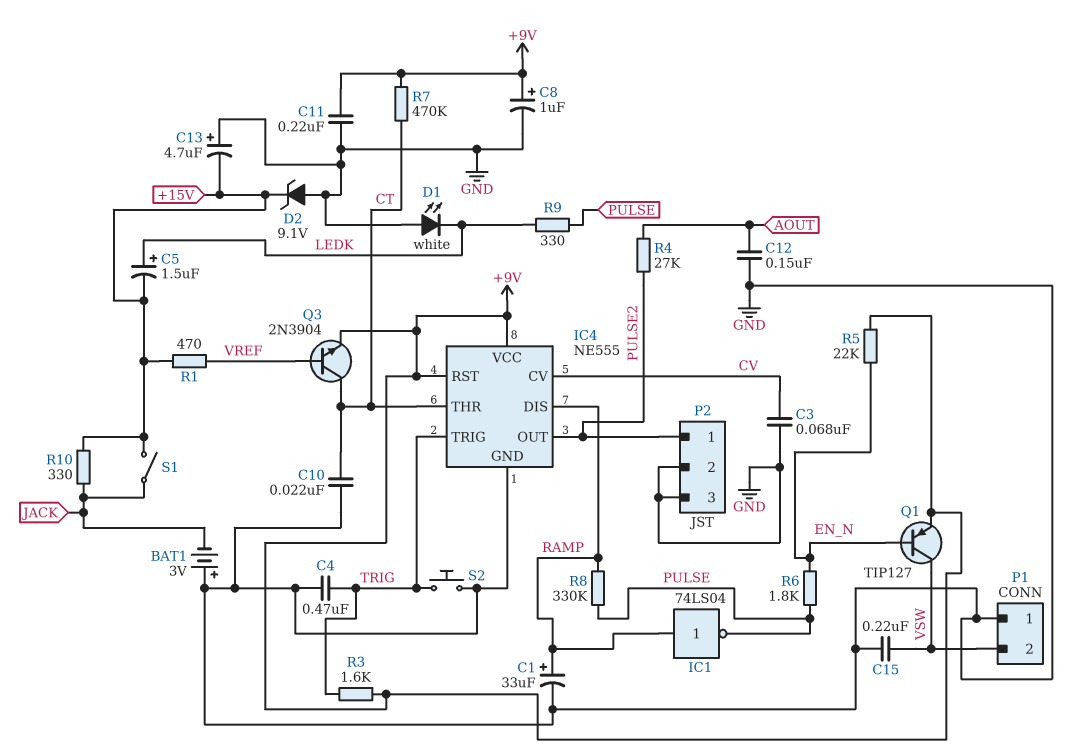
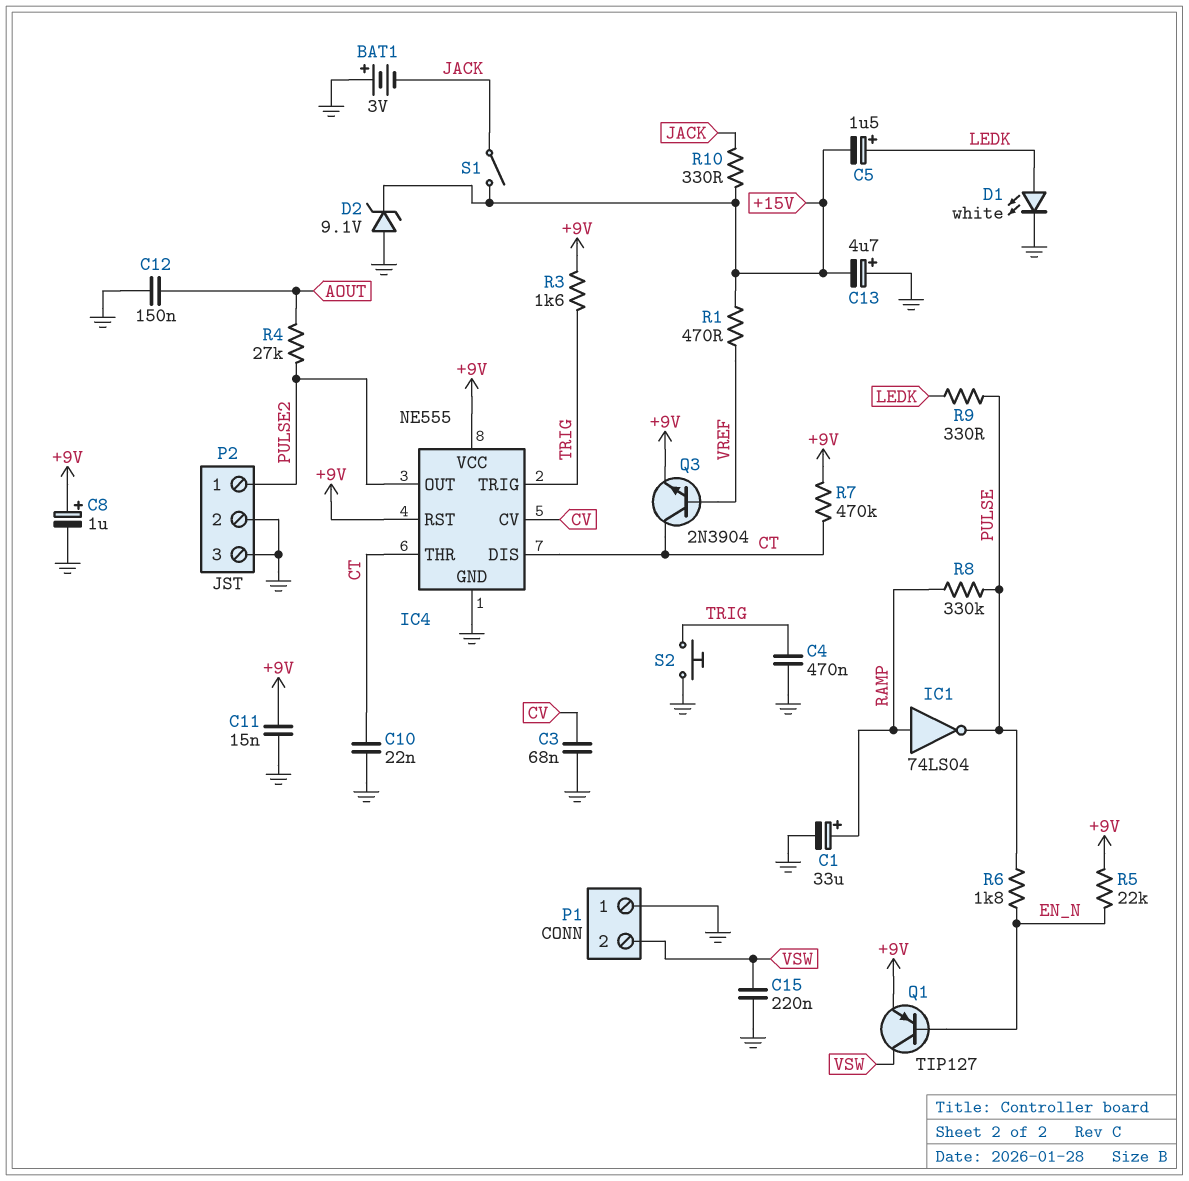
C11: 220nF (+9V, GND) -> 15nF (+9V, GND)
D1: LED white (A GND, K LEDK) -> LED white (A LEDK, K GND)
IC4 pin DIS: RAMP -> CT

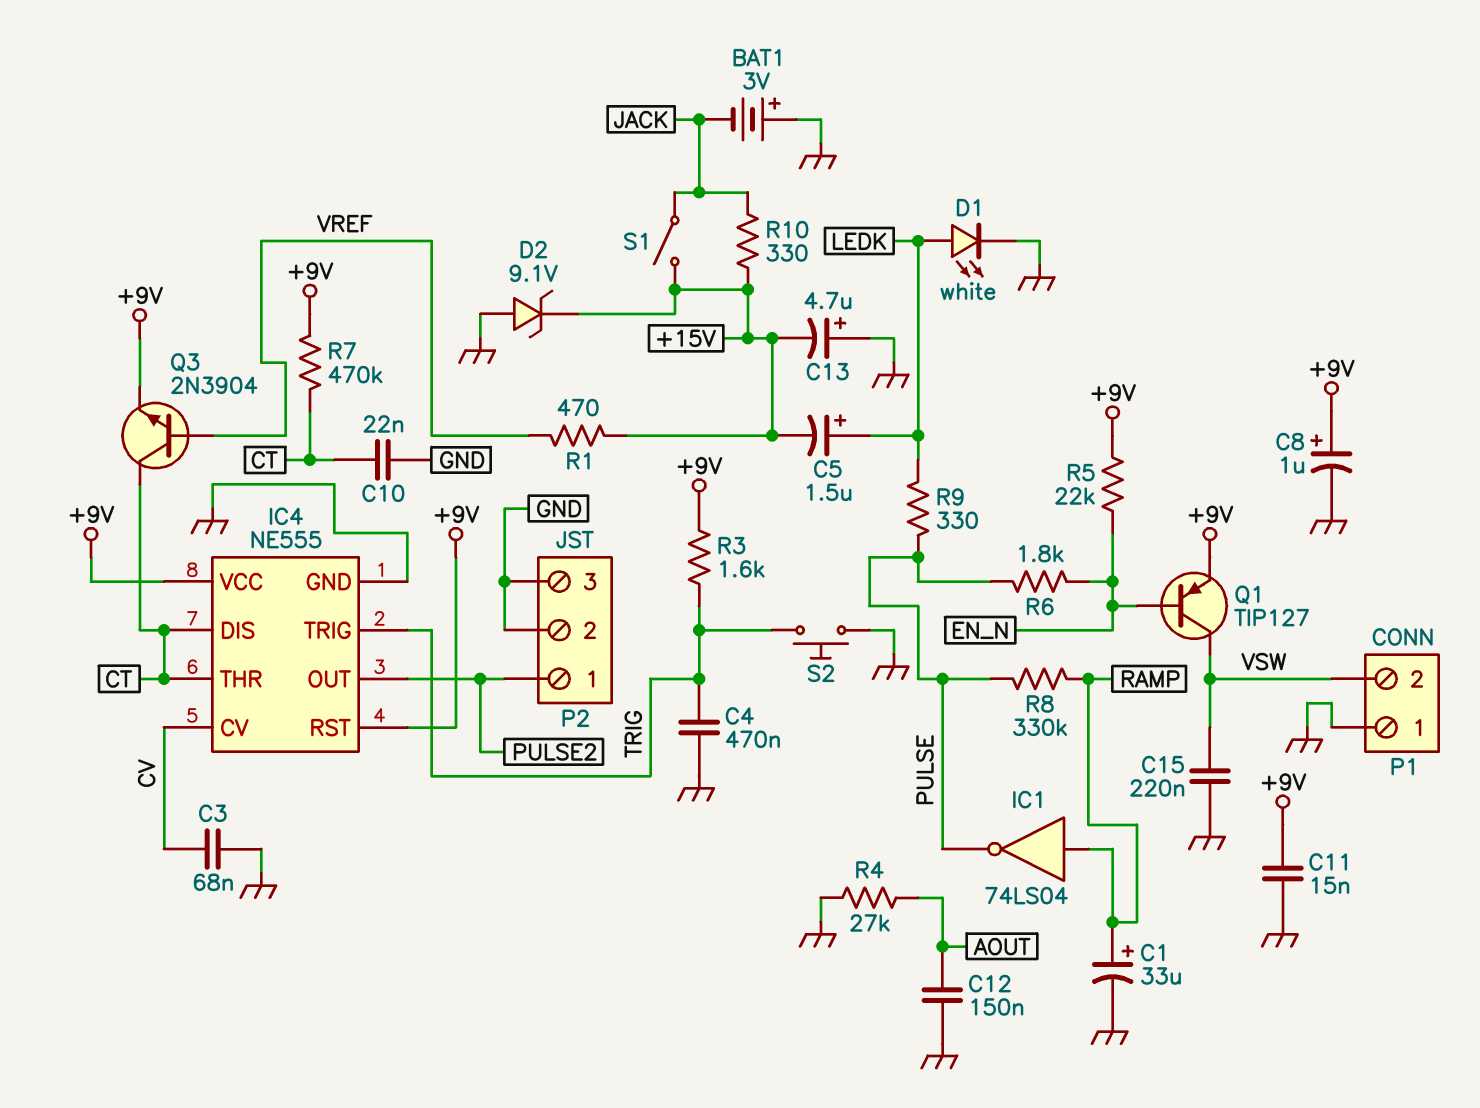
R4: 27k (AOUT, PULSE2) -> 27k (AOUT, GND)

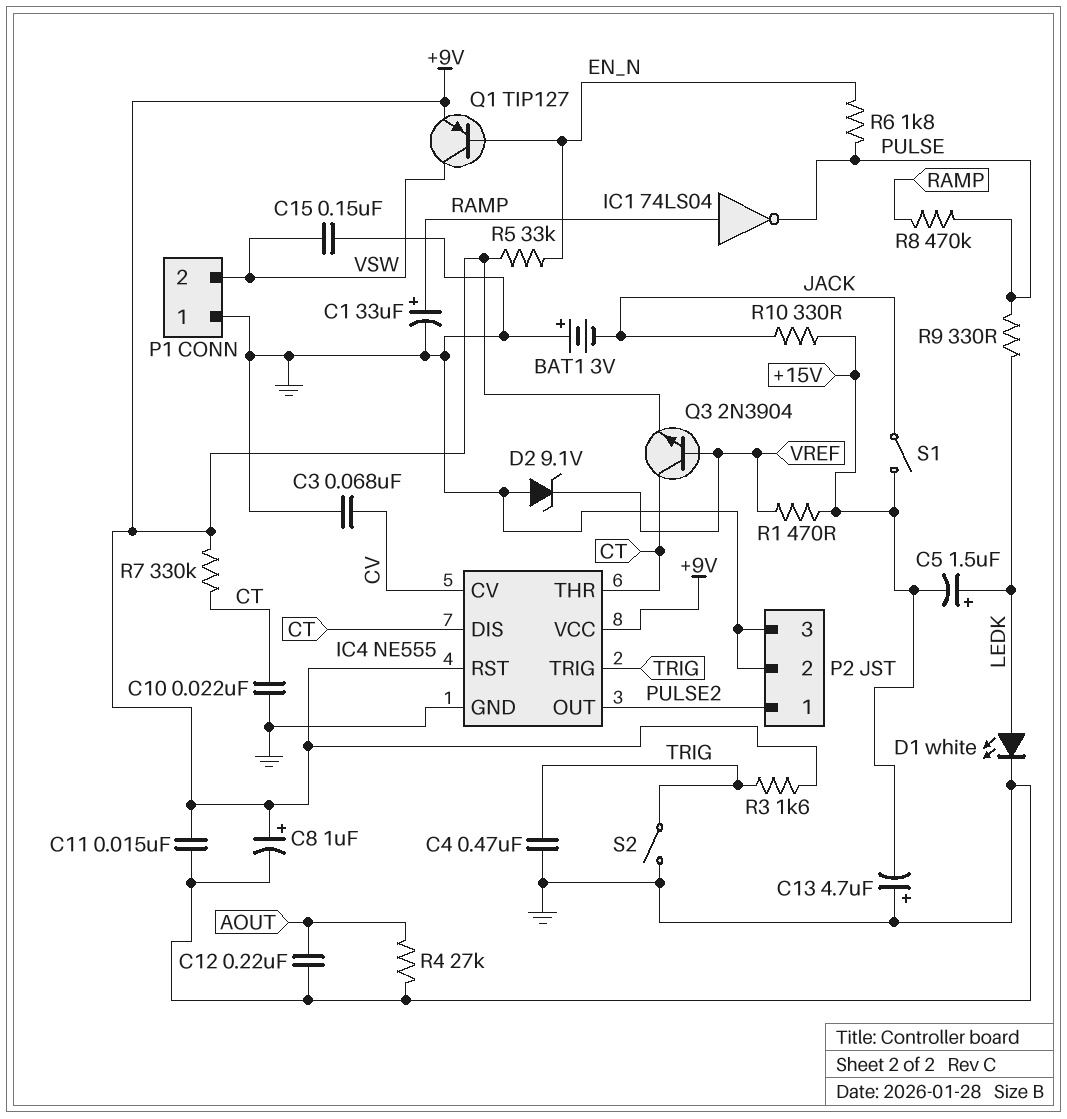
C12: 150nF (AOUT, GND) -> 220nF (AOUT, GND)
C15: 220nF (GND, VSW) -> 150nF (GND, VSW)
D2: zener 9.1V (A GND, K +15V) -> zener 9.1V (A GND, K VREF)
R5: 22k (+9V, EN_N) -> 33k (+9V, EN_N)
R7: 470k (+9V, CT) -> 330k (+9V, CT)
R8: 330k (PULSE, RAMP) -> 470k (PULSE, RAMP)
S2: button (GND, TRIG) -> switch (GND, TRIG)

:: Exercise aim ::
Extract each line from the listing that holds the word "RAMP".

:: Answer for this exercise ::
IC4 pin DIS: RAMP -> CT
R8: 330k (PULSE, RAMP) -> 470k (PULSE, RAMP)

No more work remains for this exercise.